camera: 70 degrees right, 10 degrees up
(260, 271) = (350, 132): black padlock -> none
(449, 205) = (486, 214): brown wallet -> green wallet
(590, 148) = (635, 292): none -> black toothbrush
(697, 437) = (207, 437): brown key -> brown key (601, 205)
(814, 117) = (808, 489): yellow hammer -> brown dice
####
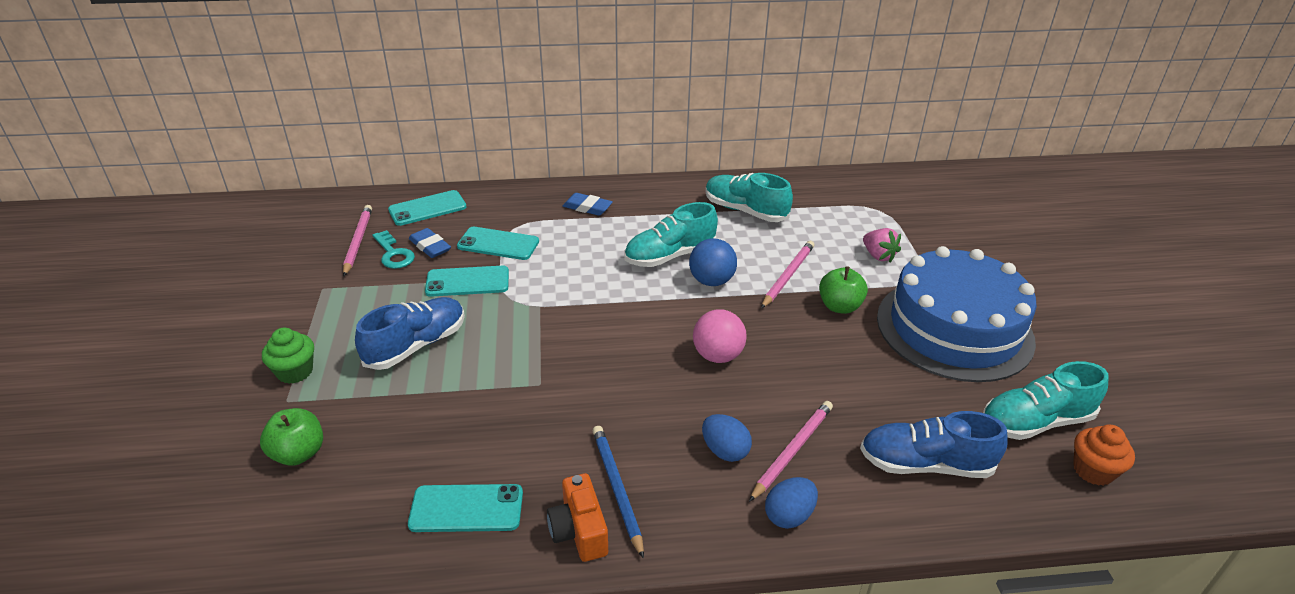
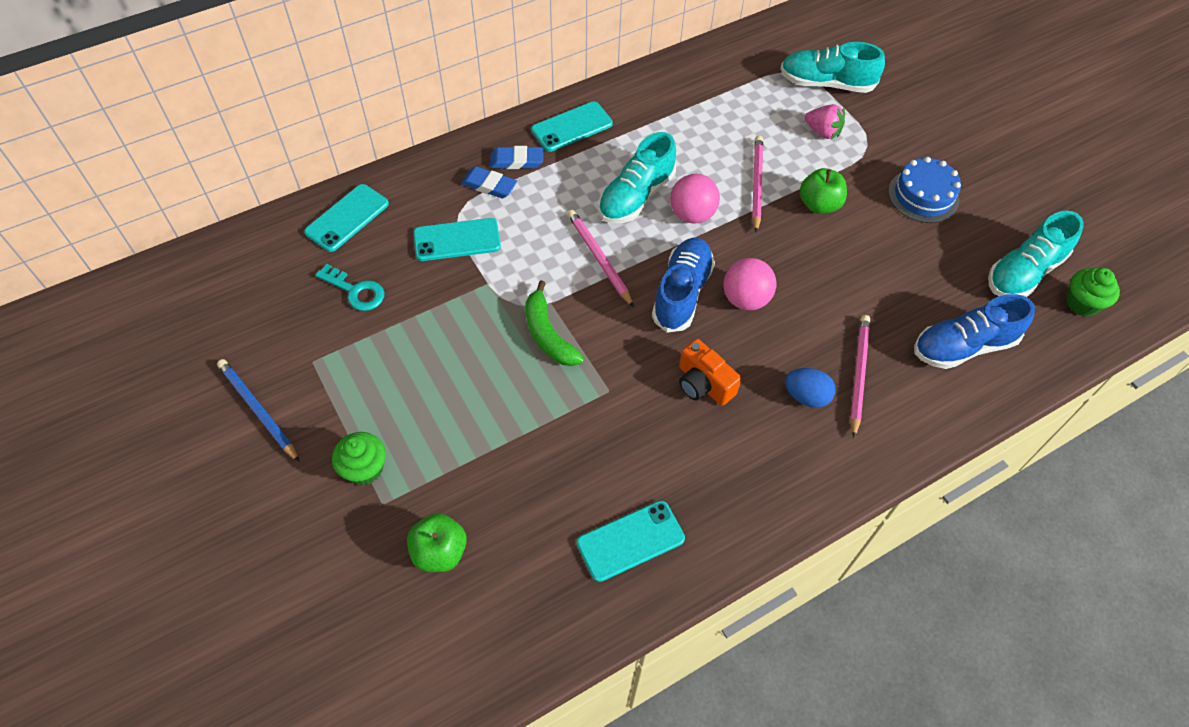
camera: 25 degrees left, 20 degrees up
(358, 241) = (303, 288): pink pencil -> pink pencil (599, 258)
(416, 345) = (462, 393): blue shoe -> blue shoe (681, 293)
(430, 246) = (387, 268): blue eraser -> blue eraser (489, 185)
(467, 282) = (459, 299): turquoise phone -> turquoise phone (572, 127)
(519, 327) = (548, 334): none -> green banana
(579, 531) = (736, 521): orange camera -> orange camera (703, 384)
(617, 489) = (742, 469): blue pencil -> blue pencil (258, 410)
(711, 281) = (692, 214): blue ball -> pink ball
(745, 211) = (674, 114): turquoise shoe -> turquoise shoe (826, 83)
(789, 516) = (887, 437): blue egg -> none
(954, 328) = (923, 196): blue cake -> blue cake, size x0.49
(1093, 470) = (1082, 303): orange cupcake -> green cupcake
####
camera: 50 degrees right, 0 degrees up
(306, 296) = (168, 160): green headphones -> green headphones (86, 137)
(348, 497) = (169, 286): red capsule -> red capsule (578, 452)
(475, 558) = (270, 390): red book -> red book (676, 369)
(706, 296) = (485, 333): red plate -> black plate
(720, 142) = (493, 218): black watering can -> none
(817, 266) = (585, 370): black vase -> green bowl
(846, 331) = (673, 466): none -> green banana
####
• TASK TO CARRY OUT:
What do the lines above say from the one containing "(260, 271) = (350, 132): black" down to the one containing "(814, 117) = (808, 489): yellow"? Return them exactly, both end lines included, and only them.

• FINISHED EXERCISE:
(260, 271) = (350, 132): black padlock -> none
(449, 205) = (486, 214): brown wallet -> green wallet
(590, 148) = (635, 292): none -> black toothbrush
(697, 437) = (207, 437): brown key -> brown key (601, 205)
(814, 117) = (808, 489): yellow hammer -> brown dice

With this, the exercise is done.